Spatial object tracking data:
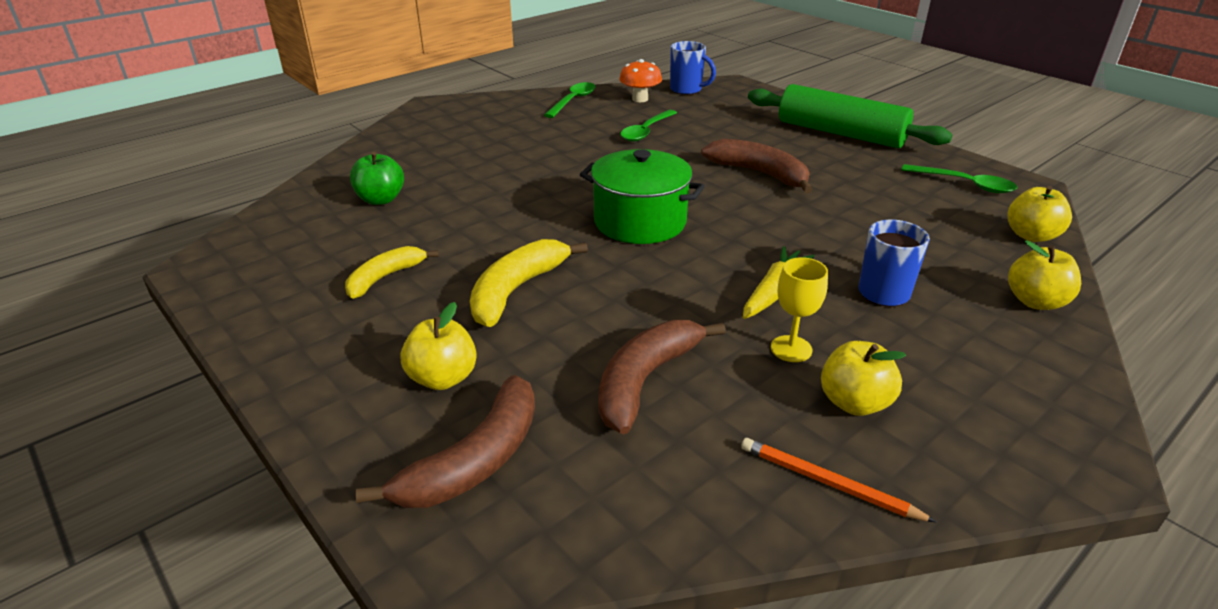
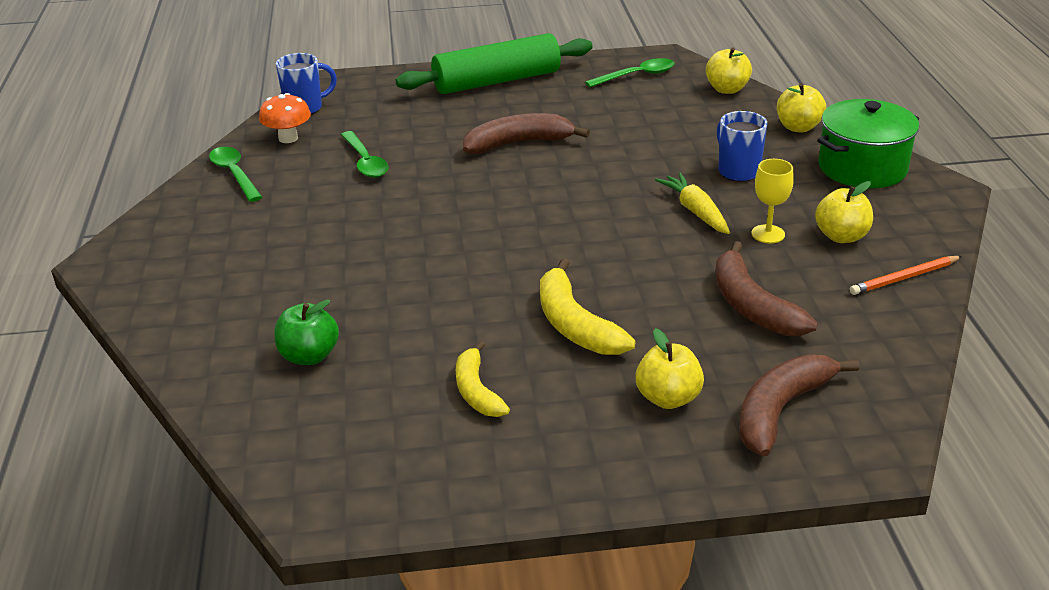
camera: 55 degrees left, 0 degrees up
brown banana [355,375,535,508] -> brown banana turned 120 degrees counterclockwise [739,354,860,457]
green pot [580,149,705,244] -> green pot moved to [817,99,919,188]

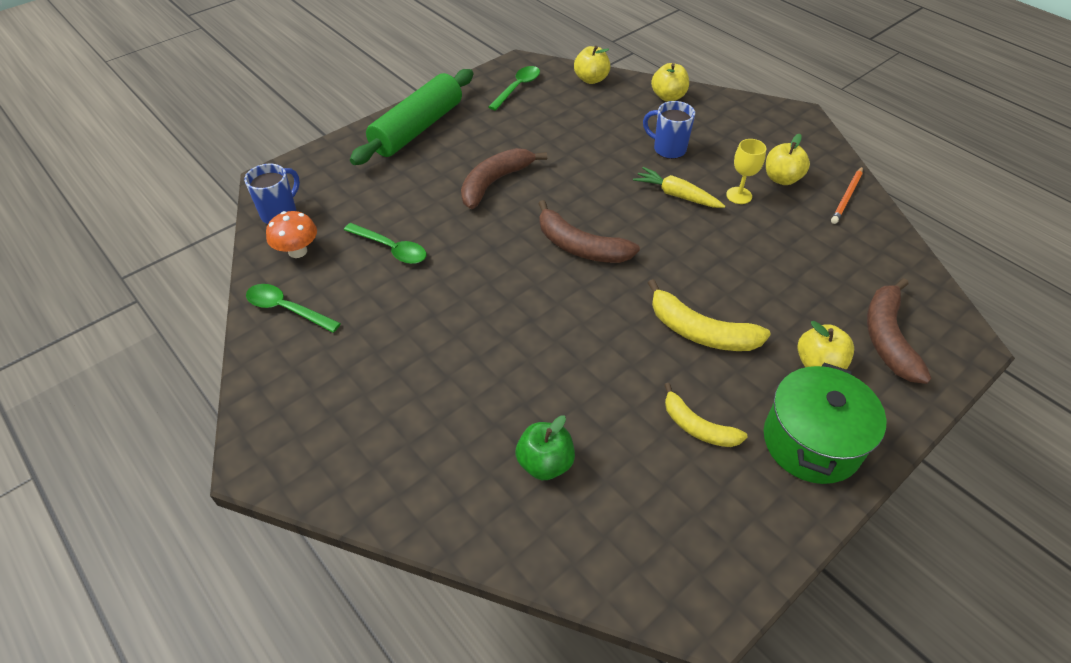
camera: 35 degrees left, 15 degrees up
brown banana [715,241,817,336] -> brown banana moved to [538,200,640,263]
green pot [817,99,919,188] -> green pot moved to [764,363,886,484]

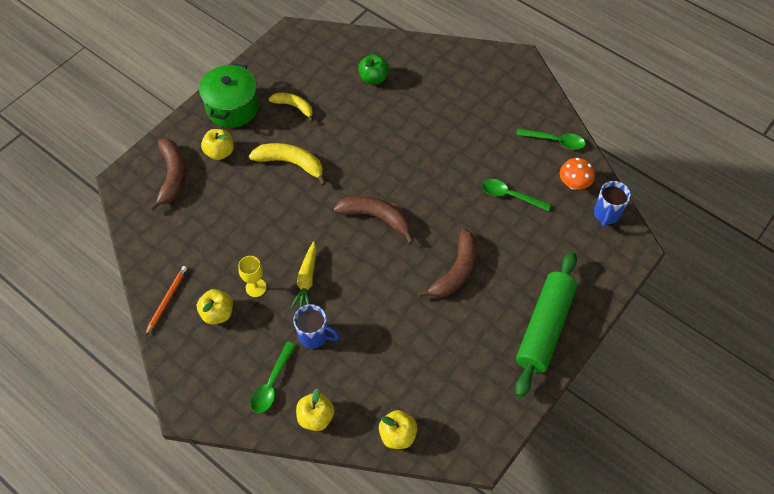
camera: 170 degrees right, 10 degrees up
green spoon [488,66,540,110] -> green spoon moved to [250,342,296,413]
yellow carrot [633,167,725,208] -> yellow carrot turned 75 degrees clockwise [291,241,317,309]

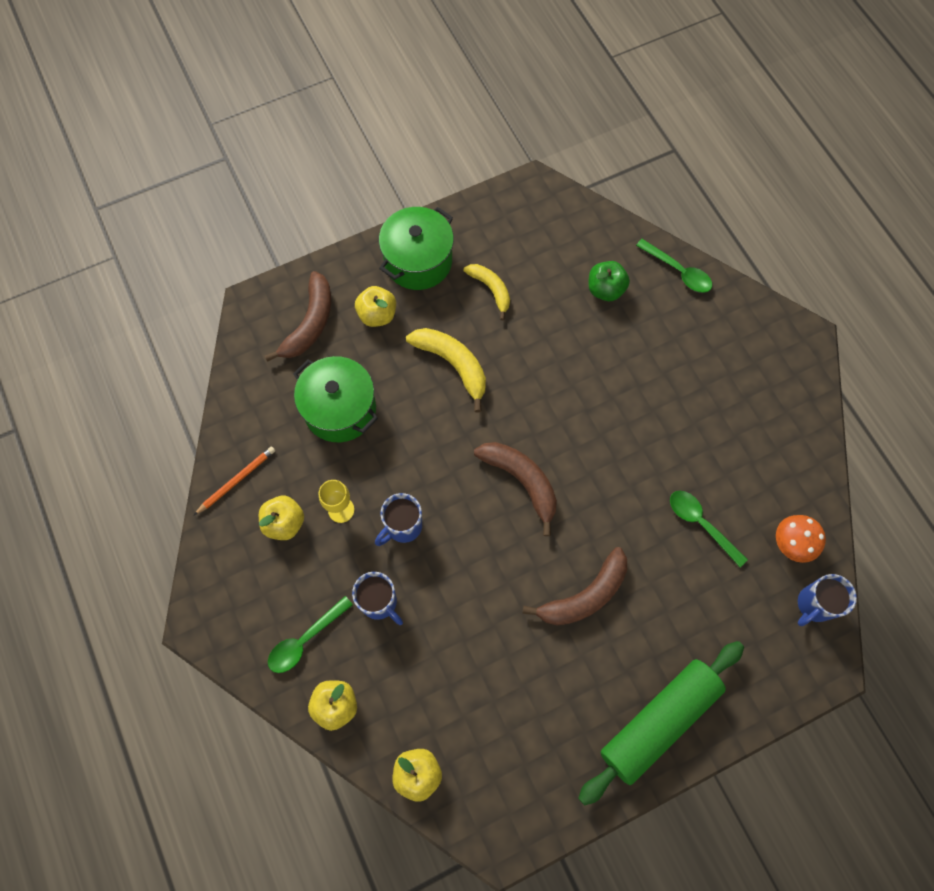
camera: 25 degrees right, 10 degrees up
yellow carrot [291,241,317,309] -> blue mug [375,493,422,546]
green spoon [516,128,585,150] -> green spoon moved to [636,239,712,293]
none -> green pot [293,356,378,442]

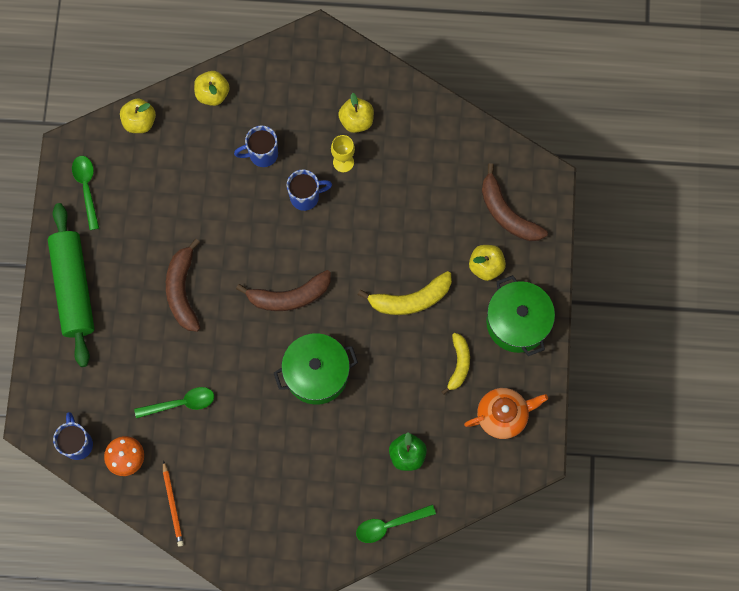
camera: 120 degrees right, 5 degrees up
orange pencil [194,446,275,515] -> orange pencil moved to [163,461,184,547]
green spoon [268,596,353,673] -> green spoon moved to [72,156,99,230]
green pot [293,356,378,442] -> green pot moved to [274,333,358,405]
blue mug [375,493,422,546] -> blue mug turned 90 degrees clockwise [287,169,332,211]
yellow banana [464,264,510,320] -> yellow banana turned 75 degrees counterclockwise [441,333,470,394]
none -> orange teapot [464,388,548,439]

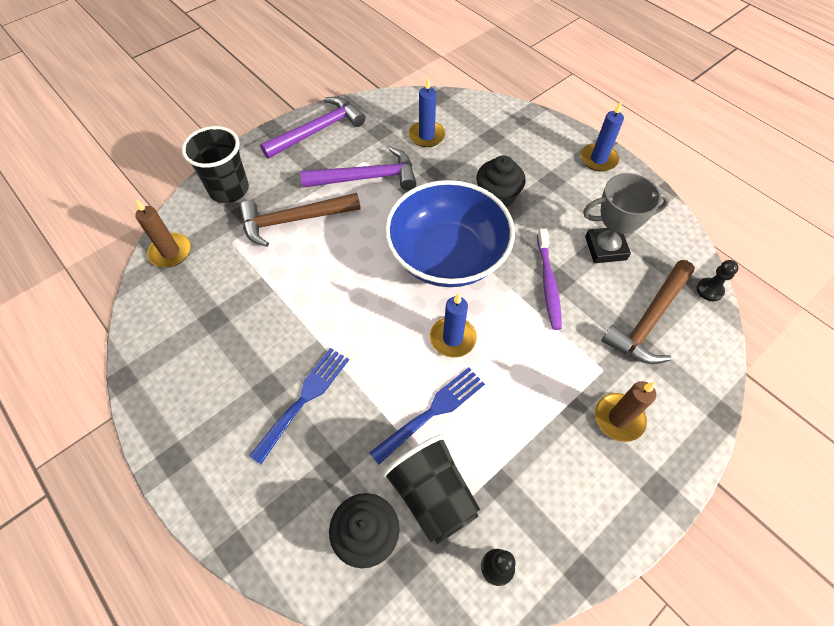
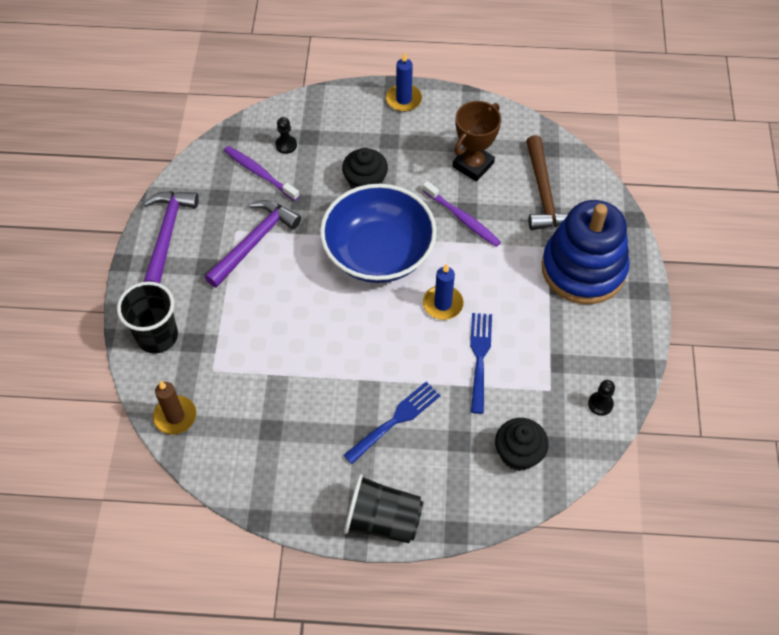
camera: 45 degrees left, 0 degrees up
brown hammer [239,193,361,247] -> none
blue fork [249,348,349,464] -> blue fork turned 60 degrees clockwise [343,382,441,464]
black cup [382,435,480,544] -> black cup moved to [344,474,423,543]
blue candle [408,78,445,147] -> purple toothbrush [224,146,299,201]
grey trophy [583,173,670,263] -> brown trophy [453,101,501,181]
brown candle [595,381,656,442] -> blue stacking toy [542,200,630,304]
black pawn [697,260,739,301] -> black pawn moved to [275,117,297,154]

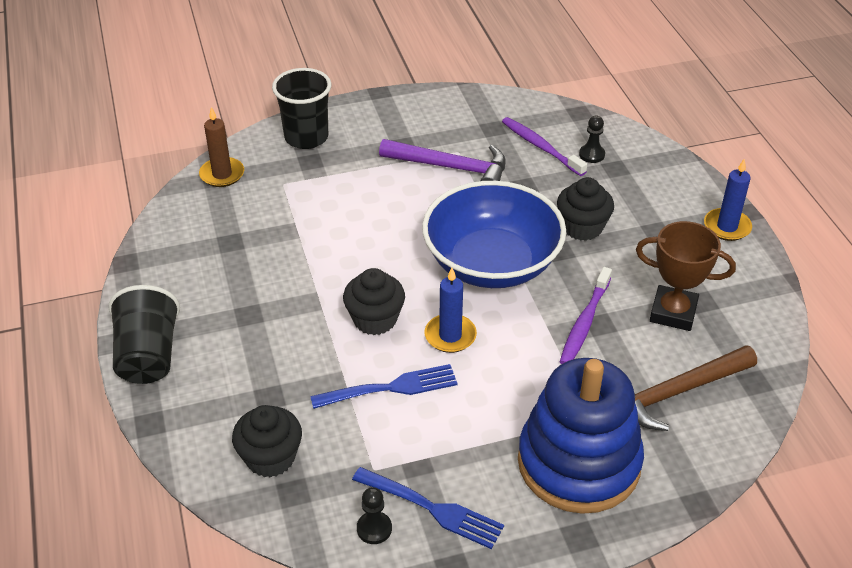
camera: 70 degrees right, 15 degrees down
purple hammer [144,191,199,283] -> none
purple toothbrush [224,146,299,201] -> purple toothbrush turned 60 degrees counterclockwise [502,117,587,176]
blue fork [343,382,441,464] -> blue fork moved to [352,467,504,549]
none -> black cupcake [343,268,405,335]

Exercise brief:
Excluding the pictures, retype the line containing "green spoon [516,128,585,150]" and all lines after it down to the end of the data above.

Output for this task:
green spoon [516,128,585,150] -> green spoon moved to [636,239,712,293]
none -> green pot [293,356,378,442]

camera: 120 degrees right, 5 degrees up
orange pencil [194,446,275,515] -> orange pencil moved to [163,461,184,547]
green spoon [268,596,353,673] -> green spoon moved to [72,156,99,230]
green pot [293,356,378,442] -> green pot moved to [274,333,358,405]
blue mug [375,493,422,546] -> blue mug turned 90 degrees clockwise [287,169,332,211]
yellow banana [464,264,510,320] -> yellow banana turned 75 degrees counterclockwise [441,333,470,394]
none -> orange teapot [464,388,548,439]

camera: 45 degrees left, 0 degrees up
brown hammer [239,193,361,247] -> none
blue fork [249,348,349,464] -> blue fork turned 60 degrees clockwise [343,382,441,464]
black cup [382,435,480,544] -> black cup moved to [344,474,423,543]
blue candle [408,78,445,147] -> purple toothbrush [224,146,299,201]
grey trophy [583,173,670,263] -> brown trophy [453,101,501,181]
brown candle [595,381,656,442] -> blue stacking toy [542,200,630,304]
black pawn [697,260,739,301] -> black pawn moved to [275,117,297,154]

camera: 70 degrees right, 15 degrees down
purple hammer [144,191,199,283] -> none
purple toothbrush [224,146,299,201] -> purple toothbrush turned 60 degrees counterclockwise [502,117,587,176]
blue fork [343,382,441,464] -> blue fork moved to [352,467,504,549]
none -> black cupcake [343,268,405,335]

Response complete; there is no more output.